___ Provided information

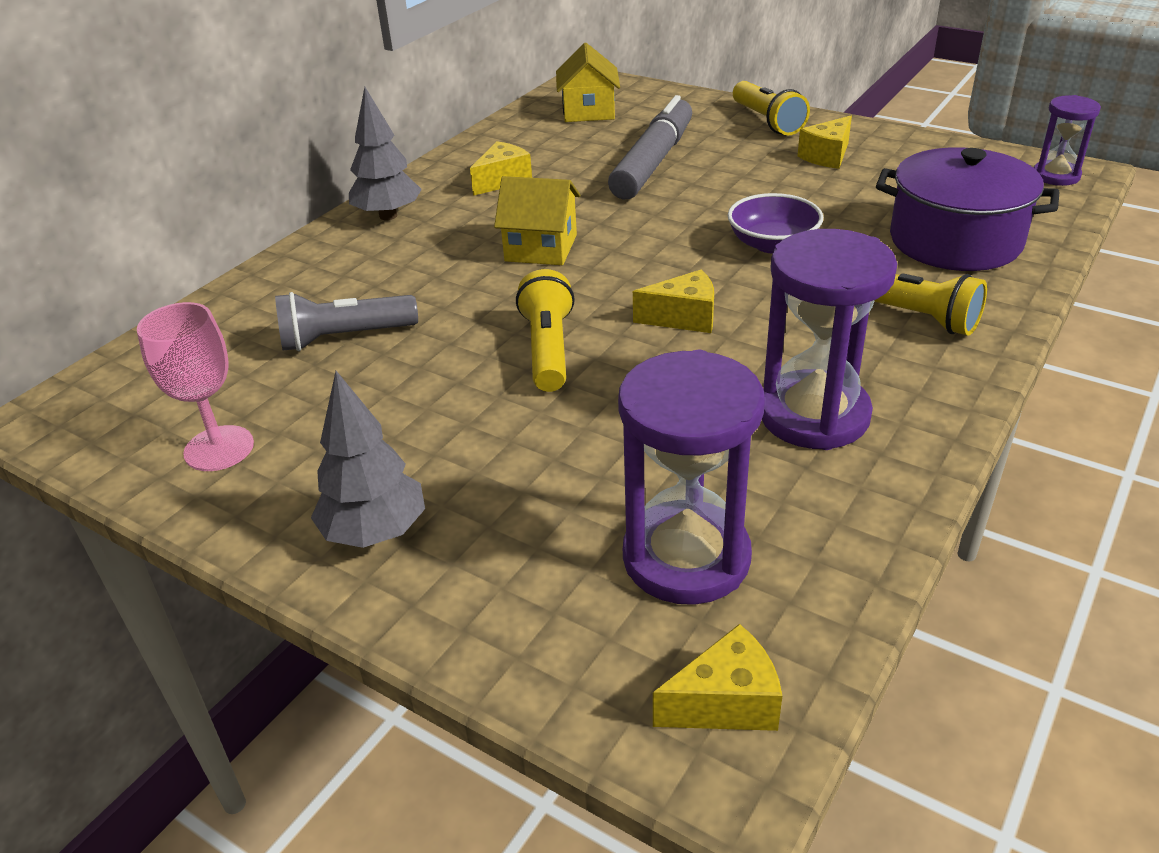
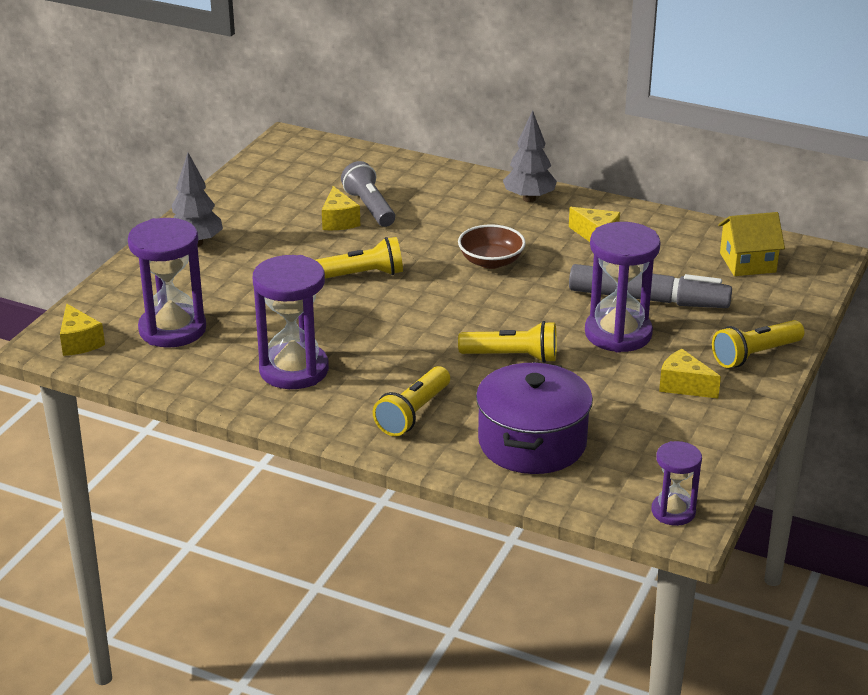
camera: 80 degrees right, 5 degrees down
(219, 448) = (263, 190): pink goblet -> none
(541, 248) = (491, 261): yellow house -> brown bowl
(684, 318) = (402, 322): yellow cheese -> yellow cheese (339, 221)
(724, 182) = (618, 334): none -> purple hourglass
(772, 244) = (512, 356): purple bowl -> yellow flashlight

______

**Work task**
Omit the pictures, then retype the remaining material without a single change.

**Response area**
camera: 80 degrees right, 5 degrees down
(219, 448) = (263, 190): pink goblet -> none
(541, 248) = (491, 261): yellow house -> brown bowl
(684, 318) = (402, 322): yellow cheese -> yellow cheese (339, 221)
(724, 182) = (618, 334): none -> purple hourglass
(772, 244) = (512, 356): purple bowl -> yellow flashlight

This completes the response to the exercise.